Records supplied:

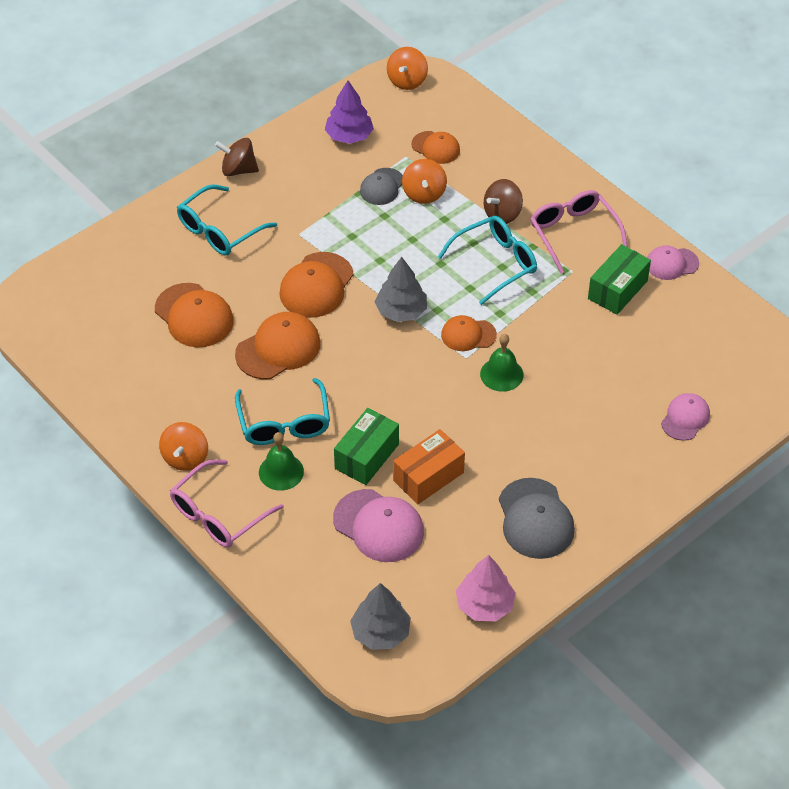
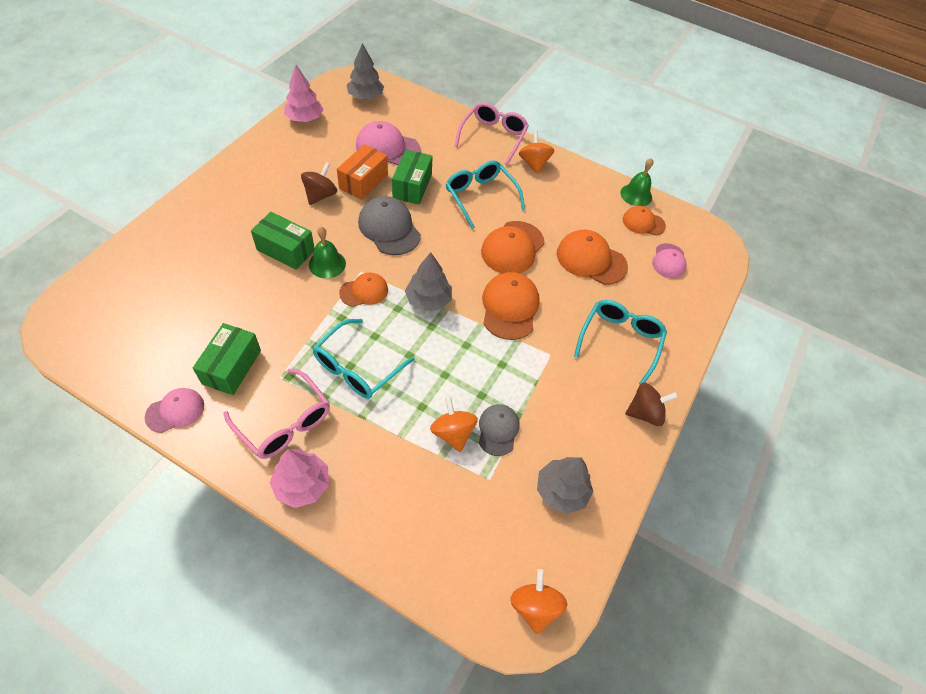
camera: 155 degrees right, 5 degrees up
(281, 472) = (466, 167): green bell -> green bell (636, 195)
(349, 136) = (561, 491): purple tree -> grey tree
(436, 147) = (462, 502): orange cap -> orange cap (643, 223)
(502, 214) = (364, 428): brown spinning top -> brown spinning top (320, 195)
(535, 519) = (280, 169): grey cap -> grey cap (389, 228)
(546, 401) = (285, 250): none -> green box
(565, 187) = (302, 484): none -> pink tree
(685, 418) = (164, 259): pink cap -> pink cap (669, 261)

Assigned task: Print precisely the lines from the one with "(281, 472) = (466, 167): green" through the end of the data above, adding nothing.

Expected answer:
(281, 472) = (466, 167): green bell -> green bell (636, 195)
(349, 136) = (561, 491): purple tree -> grey tree
(436, 147) = (462, 502): orange cap -> orange cap (643, 223)
(502, 214) = (364, 428): brown spinning top -> brown spinning top (320, 195)
(535, 519) = (280, 169): grey cap -> grey cap (389, 228)
(546, 401) = (285, 250): none -> green box
(565, 187) = (302, 484): none -> pink tree
(685, 418) = (164, 259): pink cap -> pink cap (669, 261)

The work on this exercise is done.